→ Task to carry out
Check each line of the data below for the string "cyan", then state how many have it and nothing else.

Records contained in a dataset
┄┄┄┄┄┄

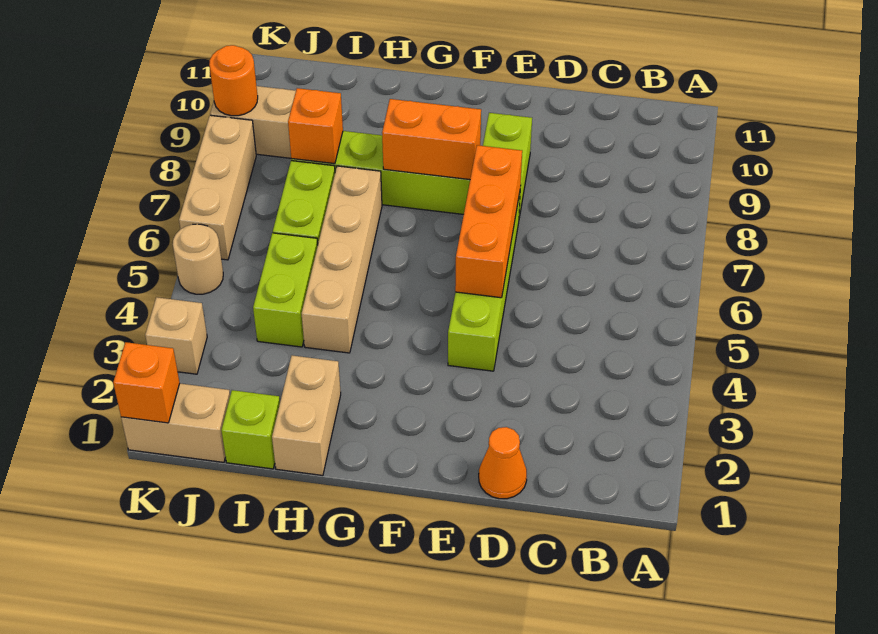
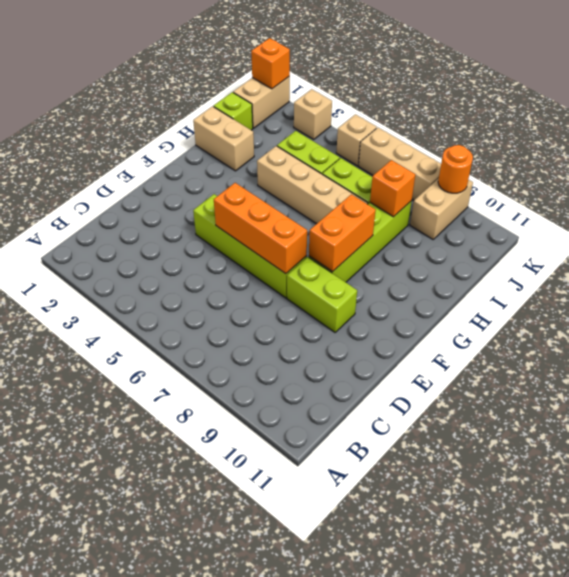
orange cone D1 level 1 -> none
tan round brick K5 level 1 -> tan brick K5 level 1

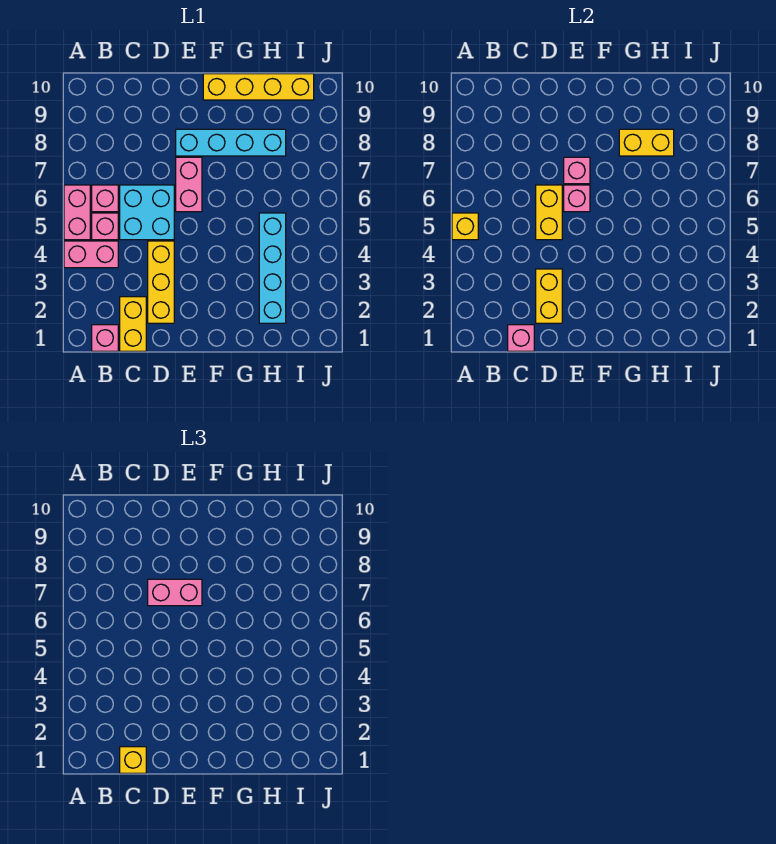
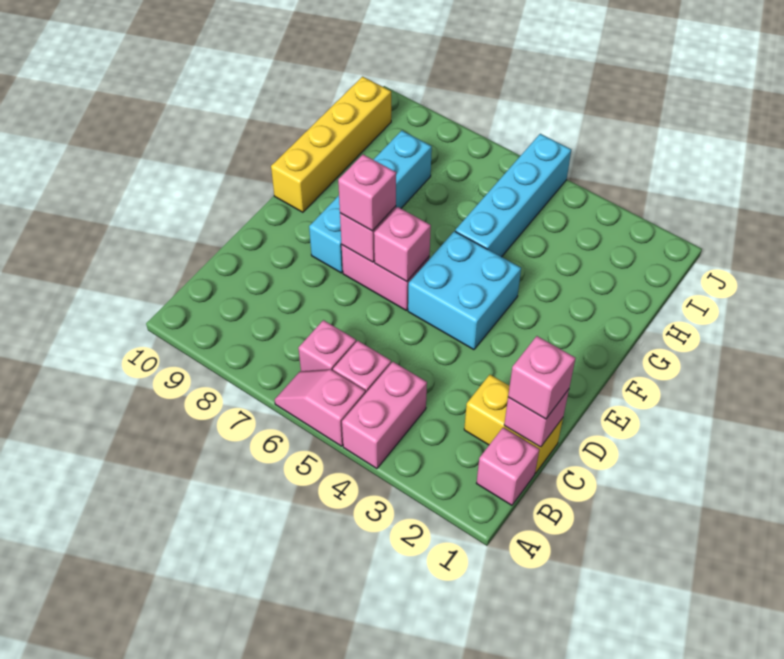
pink brick A5:A6 level 1 -> pink slope A5:A6 level 1 top 5
yellow brick A5 level 2 -> none
yellow brick C1 level 3 -> pink brick C1 level 3
cyan brick C5:D6 level 1 -> cyan brick E4:F5 level 1
yellow brick D2:D4 level 1 -> none
yellow brick D2:D3 level 2 -> none
yellow brick D5:D6 level 2 -> none
pink brick D7:E7 level 3 -> pink brick E7 level 3
yellow brick G8:H8 level 2 -> none
cyan brick H2:H5 level 1 -> cyan brick G5:J5 level 1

┄┄┄┄┄┄

→ Written solution
2